» **Your task**
For the records that follow, please set down exactly the lines between the one holding "black teddy bear: 9 -> 8" and the one holding "grey cupcake: 7 -> 3", inclusive, and only those.

» **Excerpted data**
..............................
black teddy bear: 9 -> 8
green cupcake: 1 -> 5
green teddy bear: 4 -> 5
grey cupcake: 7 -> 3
..............................
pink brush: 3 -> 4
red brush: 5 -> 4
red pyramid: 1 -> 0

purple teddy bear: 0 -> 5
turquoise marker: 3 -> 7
..............................
» **Solution to this problem**
black teddy bear: 9 -> 8
green cupcake: 1 -> 5
green teddy bear: 4 -> 5
grey cupcake: 7 -> 3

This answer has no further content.